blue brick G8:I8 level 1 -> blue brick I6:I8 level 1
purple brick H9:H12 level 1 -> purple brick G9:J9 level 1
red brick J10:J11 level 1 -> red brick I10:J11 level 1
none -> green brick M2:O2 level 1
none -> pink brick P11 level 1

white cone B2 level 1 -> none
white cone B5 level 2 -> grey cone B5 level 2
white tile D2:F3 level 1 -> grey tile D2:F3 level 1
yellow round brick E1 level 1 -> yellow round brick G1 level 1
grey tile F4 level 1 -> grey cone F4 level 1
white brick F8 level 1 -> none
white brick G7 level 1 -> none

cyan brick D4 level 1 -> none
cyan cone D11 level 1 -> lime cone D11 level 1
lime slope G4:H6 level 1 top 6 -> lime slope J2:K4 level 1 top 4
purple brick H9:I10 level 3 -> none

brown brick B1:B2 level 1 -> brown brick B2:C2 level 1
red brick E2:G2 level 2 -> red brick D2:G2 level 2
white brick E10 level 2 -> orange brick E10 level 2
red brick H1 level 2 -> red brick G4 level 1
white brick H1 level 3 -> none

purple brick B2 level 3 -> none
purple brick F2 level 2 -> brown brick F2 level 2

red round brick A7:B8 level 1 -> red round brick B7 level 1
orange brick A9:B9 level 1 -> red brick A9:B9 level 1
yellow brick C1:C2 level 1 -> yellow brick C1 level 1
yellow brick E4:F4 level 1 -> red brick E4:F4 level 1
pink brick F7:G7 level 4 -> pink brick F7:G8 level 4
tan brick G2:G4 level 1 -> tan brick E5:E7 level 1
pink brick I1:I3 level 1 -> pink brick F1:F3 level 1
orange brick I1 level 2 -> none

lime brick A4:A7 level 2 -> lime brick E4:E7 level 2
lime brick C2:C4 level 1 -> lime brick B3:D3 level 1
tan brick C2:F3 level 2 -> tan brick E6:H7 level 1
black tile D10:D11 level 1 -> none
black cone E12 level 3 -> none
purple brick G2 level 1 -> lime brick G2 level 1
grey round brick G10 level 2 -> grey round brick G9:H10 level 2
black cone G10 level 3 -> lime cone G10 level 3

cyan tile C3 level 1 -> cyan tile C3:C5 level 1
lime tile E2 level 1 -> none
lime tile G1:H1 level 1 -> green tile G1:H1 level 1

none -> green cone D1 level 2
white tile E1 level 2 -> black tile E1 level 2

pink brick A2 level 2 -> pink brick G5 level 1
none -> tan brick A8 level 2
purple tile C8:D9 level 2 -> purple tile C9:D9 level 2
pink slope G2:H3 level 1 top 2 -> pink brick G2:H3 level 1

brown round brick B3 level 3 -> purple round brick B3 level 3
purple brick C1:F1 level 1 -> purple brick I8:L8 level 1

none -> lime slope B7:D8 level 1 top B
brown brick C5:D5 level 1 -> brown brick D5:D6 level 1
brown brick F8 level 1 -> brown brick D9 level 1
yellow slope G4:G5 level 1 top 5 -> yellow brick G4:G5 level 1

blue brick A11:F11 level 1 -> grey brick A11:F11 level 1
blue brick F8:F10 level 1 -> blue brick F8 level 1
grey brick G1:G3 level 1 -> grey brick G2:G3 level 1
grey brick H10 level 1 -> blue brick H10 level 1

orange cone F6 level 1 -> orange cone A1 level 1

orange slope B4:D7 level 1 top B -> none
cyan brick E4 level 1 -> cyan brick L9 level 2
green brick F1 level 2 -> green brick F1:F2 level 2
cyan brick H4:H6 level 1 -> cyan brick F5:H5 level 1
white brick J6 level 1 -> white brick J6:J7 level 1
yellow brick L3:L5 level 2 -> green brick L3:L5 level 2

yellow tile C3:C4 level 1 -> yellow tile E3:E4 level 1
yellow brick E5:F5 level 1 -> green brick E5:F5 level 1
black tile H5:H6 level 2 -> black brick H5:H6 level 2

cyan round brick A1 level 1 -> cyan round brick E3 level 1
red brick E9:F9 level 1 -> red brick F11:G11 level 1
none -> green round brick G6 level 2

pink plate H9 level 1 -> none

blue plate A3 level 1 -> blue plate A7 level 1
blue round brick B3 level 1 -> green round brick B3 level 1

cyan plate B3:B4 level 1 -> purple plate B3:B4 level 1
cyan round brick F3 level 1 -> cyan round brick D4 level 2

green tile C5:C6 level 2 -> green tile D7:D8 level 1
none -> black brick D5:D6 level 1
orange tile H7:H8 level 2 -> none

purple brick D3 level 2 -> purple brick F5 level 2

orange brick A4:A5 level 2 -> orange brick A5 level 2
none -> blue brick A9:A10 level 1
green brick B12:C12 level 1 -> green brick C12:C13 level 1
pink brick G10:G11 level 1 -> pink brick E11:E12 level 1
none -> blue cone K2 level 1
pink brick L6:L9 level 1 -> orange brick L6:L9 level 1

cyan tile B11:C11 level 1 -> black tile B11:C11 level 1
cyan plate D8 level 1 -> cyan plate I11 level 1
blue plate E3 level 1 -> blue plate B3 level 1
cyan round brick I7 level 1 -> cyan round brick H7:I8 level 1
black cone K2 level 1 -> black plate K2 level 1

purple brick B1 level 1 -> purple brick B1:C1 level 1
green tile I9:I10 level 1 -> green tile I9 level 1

- [WORK ORDER]: Write out, word for word, the line containing "yellow brick L3:L5" and all the lines after it in the entries above, and nothing more.

- [TASK ANSWER]:
yellow brick L3:L5 level 2 -> green brick L3:L5 level 2

yellow tile C3:C4 level 1 -> yellow tile E3:E4 level 1
yellow brick E5:F5 level 1 -> green brick E5:F5 level 1
black tile H5:H6 level 2 -> black brick H5:H6 level 2

cyan round brick A1 level 1 -> cyan round brick E3 level 1
red brick E9:F9 level 1 -> red brick F11:G11 level 1
none -> green round brick G6 level 2

pink plate H9 level 1 -> none

blue plate A3 level 1 -> blue plate A7 level 1
blue round brick B3 level 1 -> green round brick B3 level 1

cyan plate B3:B4 level 1 -> purple plate B3:B4 level 1
cyan round brick F3 level 1 -> cyan round brick D4 level 2

green tile C5:C6 level 2 -> green tile D7:D8 level 1
none -> black brick D5:D6 level 1
orange tile H7:H8 level 2 -> none

purple brick D3 level 2 -> purple brick F5 level 2

orange brick A4:A5 level 2 -> orange brick A5 level 2
none -> blue brick A9:A10 level 1
green brick B12:C12 level 1 -> green brick C12:C13 level 1
pink brick G10:G11 level 1 -> pink brick E11:E12 level 1
none -> blue cone K2 level 1
pink brick L6:L9 level 1 -> orange brick L6:L9 level 1

cyan tile B11:C11 level 1 -> black tile B11:C11 level 1
cyan plate D8 level 1 -> cyan plate I11 level 1
blue plate E3 level 1 -> blue plate B3 level 1
cyan round brick I7 level 1 -> cyan round brick H7:I8 level 1
black cone K2 level 1 -> black plate K2 level 1

purple brick B1 level 1 -> purple brick B1:C1 level 1
green tile I9:I10 level 1 -> green tile I9 level 1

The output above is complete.